BEGIN Records shown

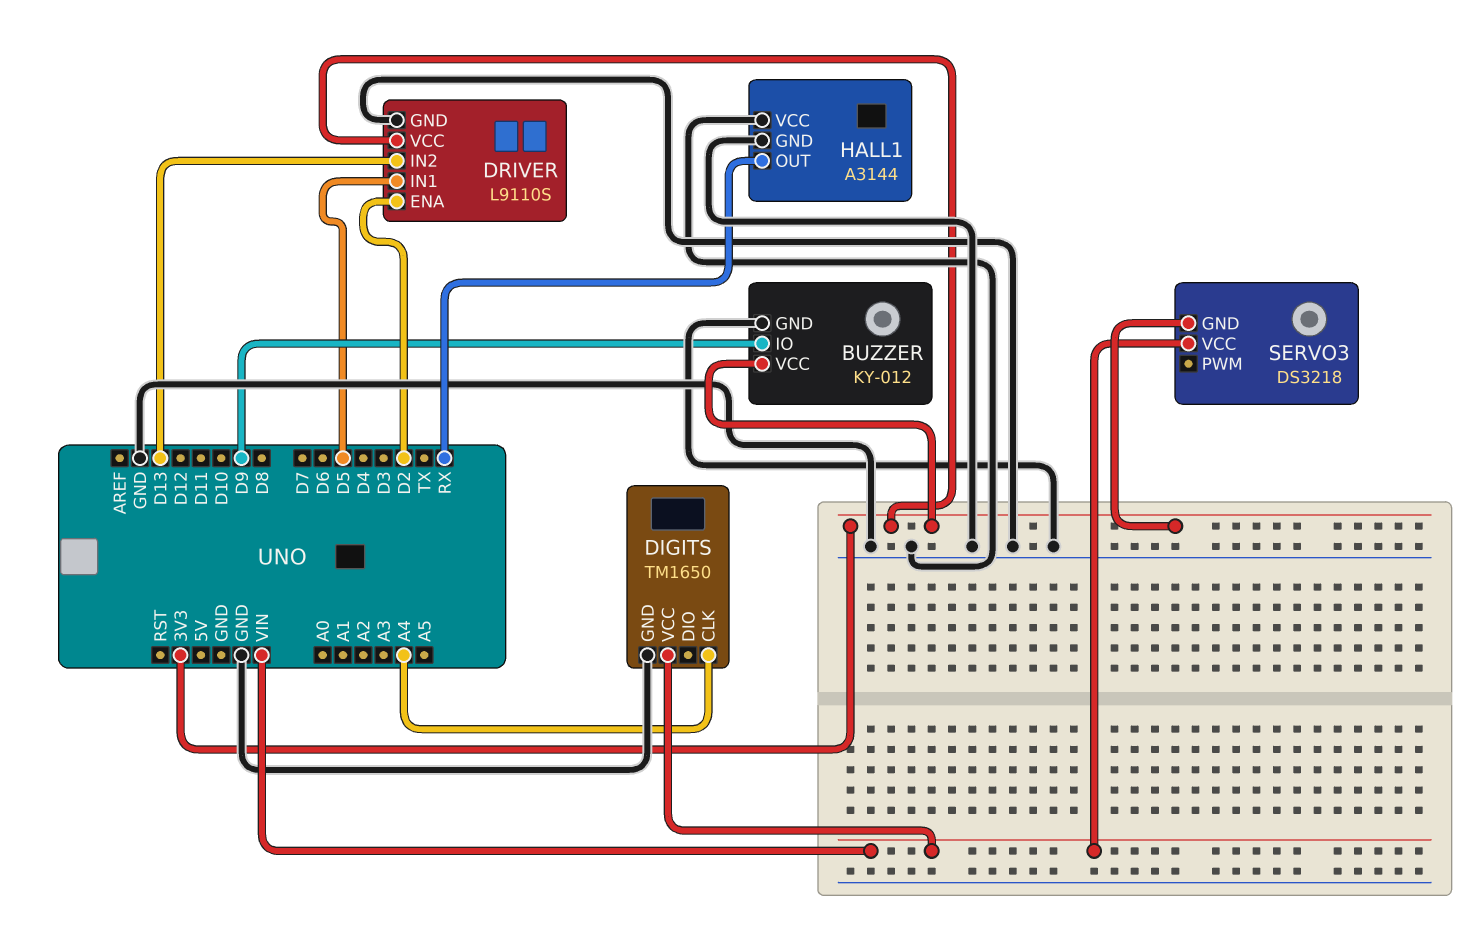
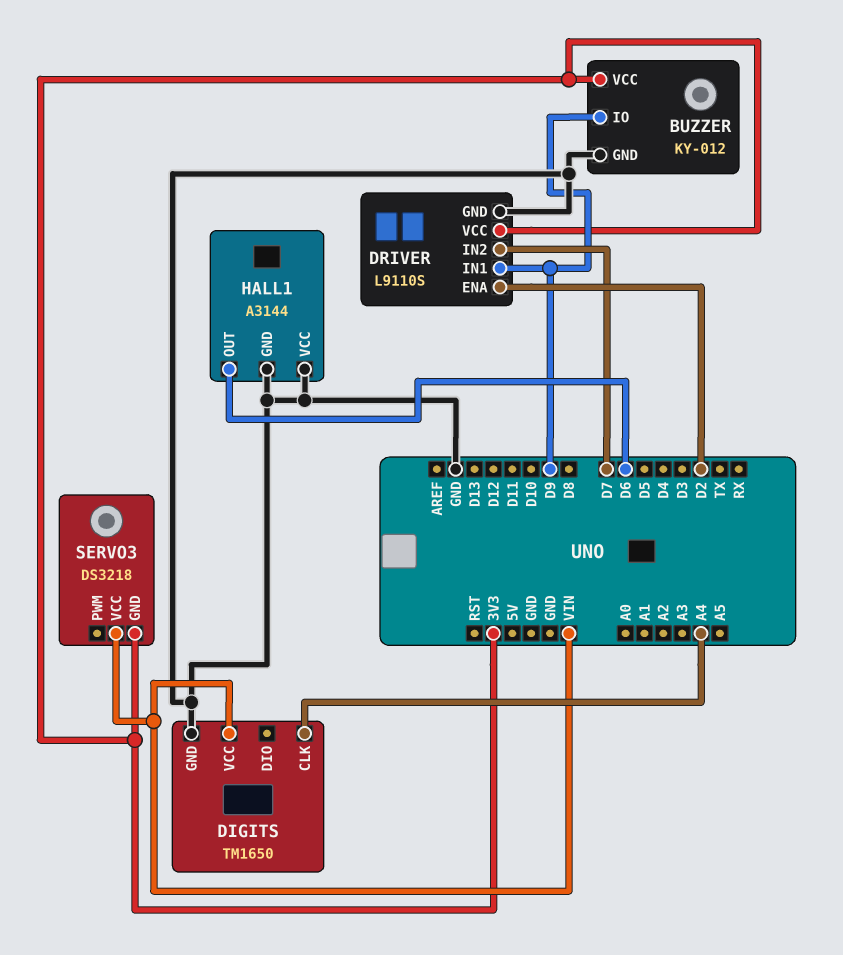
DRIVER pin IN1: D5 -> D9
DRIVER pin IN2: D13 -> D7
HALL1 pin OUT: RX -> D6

END Records shown
BEGIN Records shown

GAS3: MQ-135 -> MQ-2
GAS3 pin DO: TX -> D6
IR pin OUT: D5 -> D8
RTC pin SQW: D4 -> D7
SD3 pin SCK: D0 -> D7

END Records shown

### What to produce
Pull out every line above that holds the word "DRIVER".

### Result of this exercise
DRIVER pin IN1: D5 -> D9
DRIVER pin IN2: D13 -> D7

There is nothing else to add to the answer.